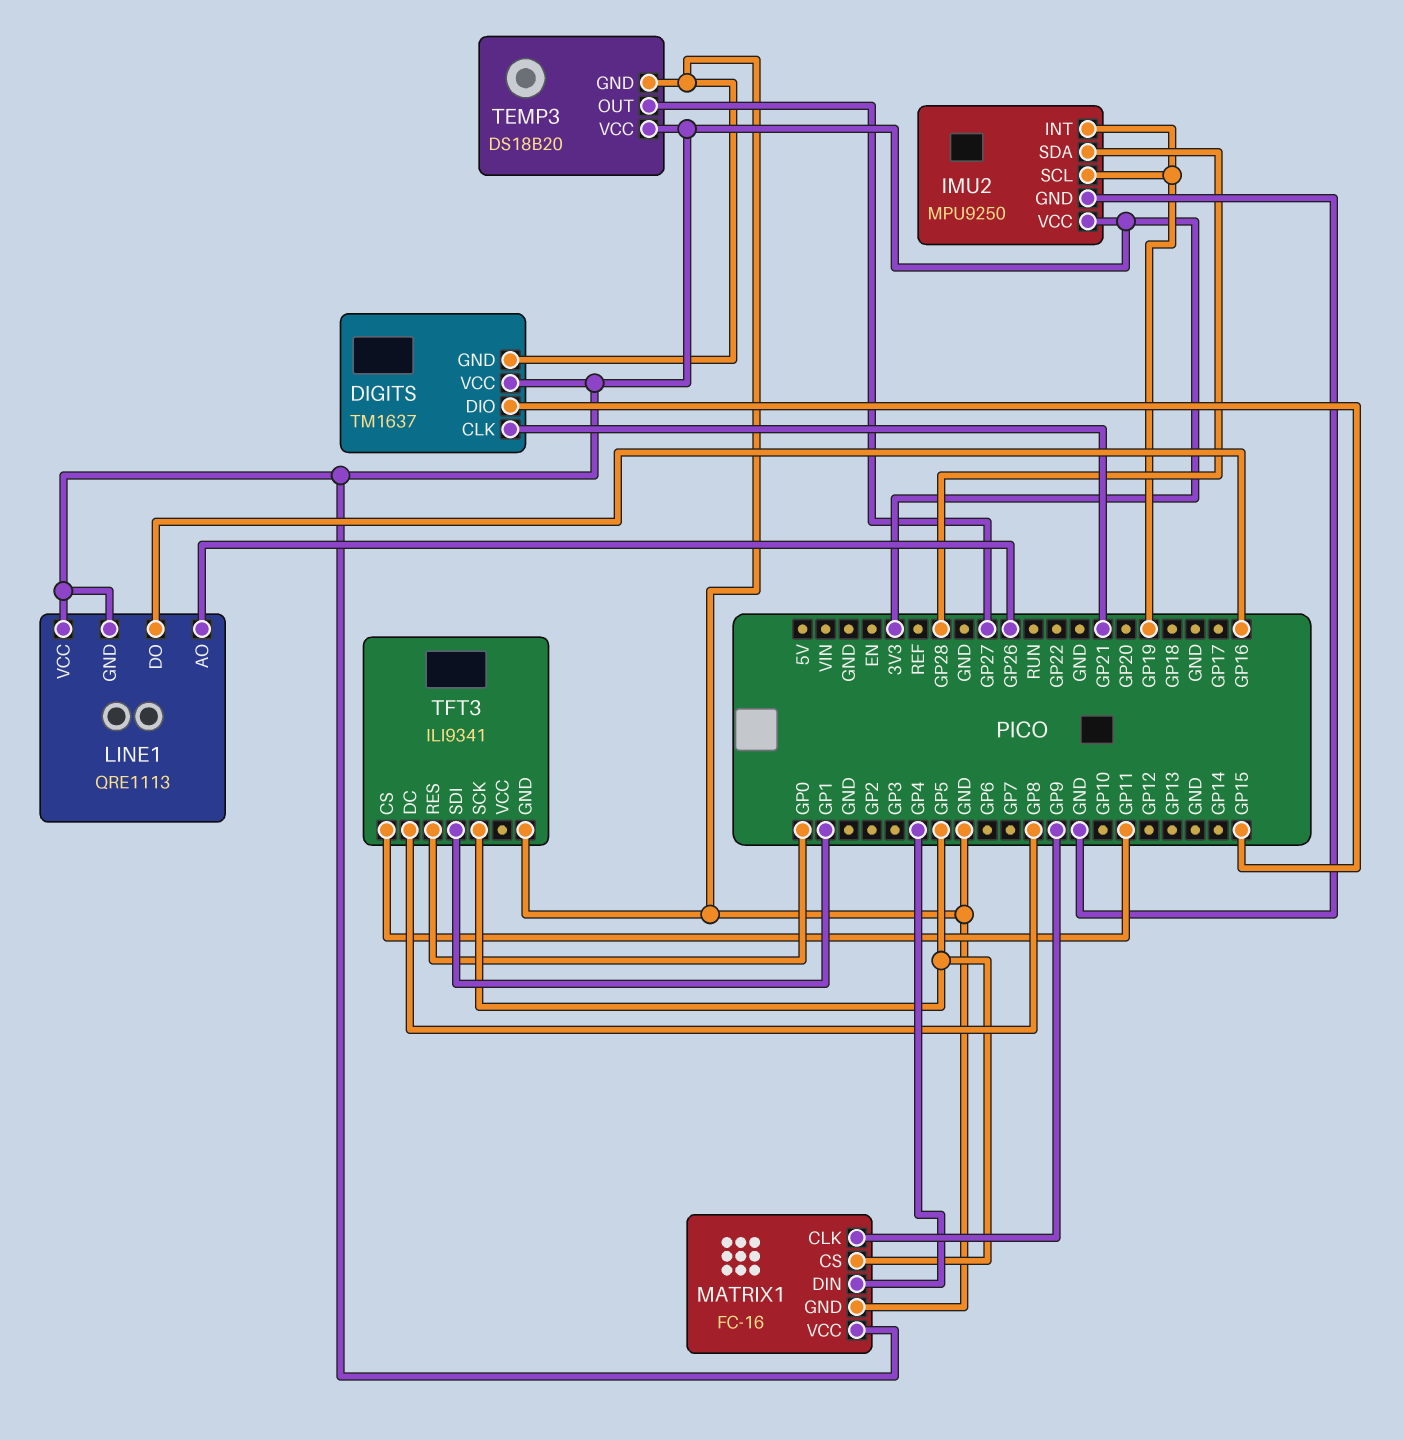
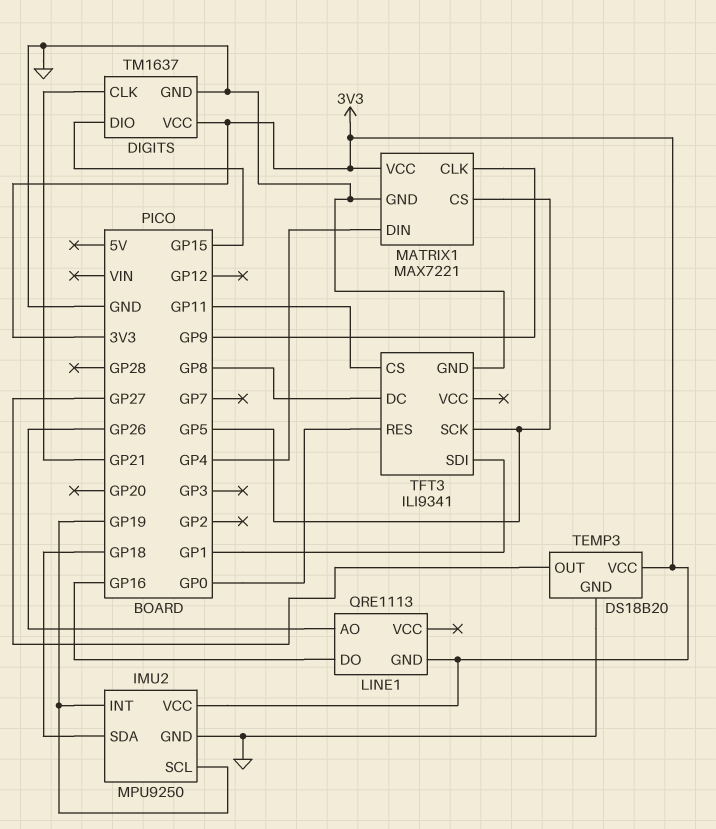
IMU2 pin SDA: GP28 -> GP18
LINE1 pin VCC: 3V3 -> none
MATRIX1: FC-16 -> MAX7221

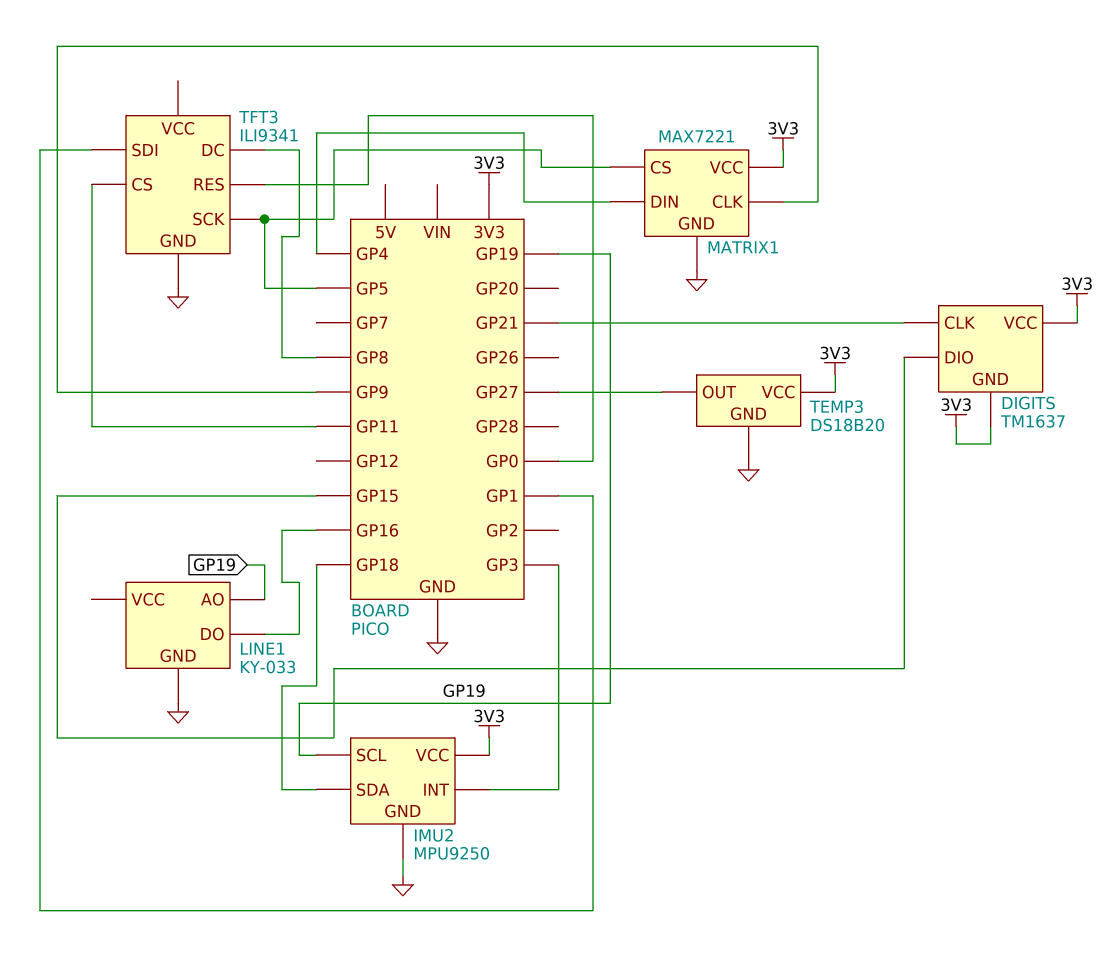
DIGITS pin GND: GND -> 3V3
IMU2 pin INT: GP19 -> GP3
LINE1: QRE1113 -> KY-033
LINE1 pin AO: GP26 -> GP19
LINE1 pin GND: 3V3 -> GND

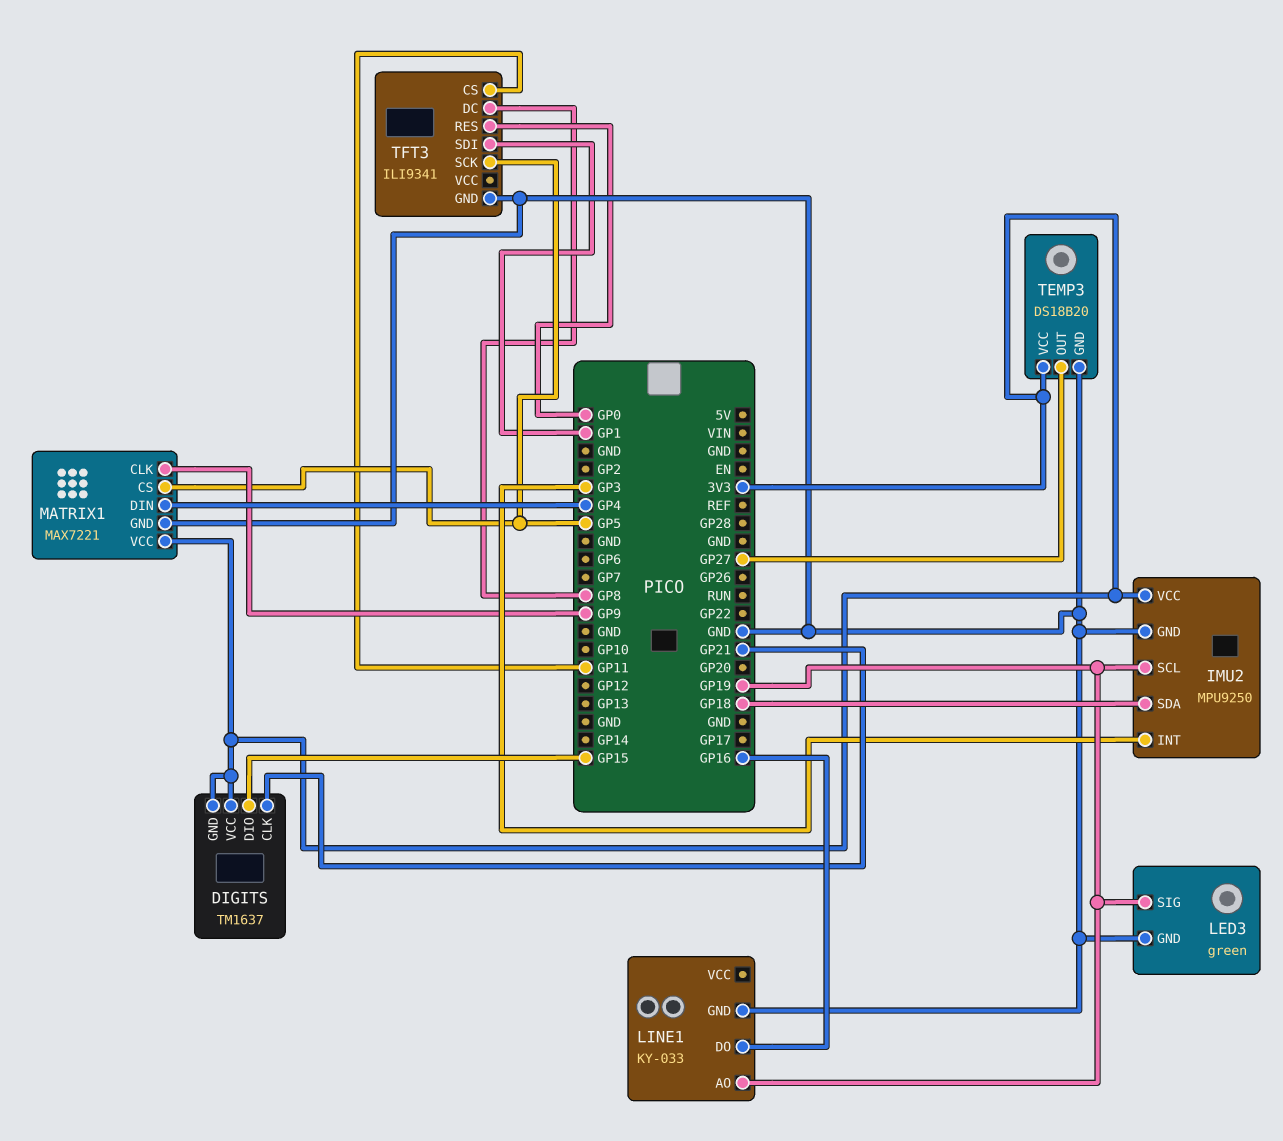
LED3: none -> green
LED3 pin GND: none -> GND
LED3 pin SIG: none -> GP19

+++

[WORK INSTRUCTIONS] If a record contains a picture, leave the picture out and return everything else exactly.

[SOLUTION FOR THIS PROBLEM]
IMU2 pin SDA: GP28 -> GP18
LINE1 pin VCC: 3V3 -> none
MATRIX1: FC-16 -> MAX7221

DIGITS pin GND: GND -> 3V3
IMU2 pin INT: GP19 -> GP3
LINE1: QRE1113 -> KY-033
LINE1 pin AO: GP26 -> GP19
LINE1 pin GND: 3V3 -> GND

LED3: none -> green
LED3 pin GND: none -> GND
LED3 pin SIG: none -> GP19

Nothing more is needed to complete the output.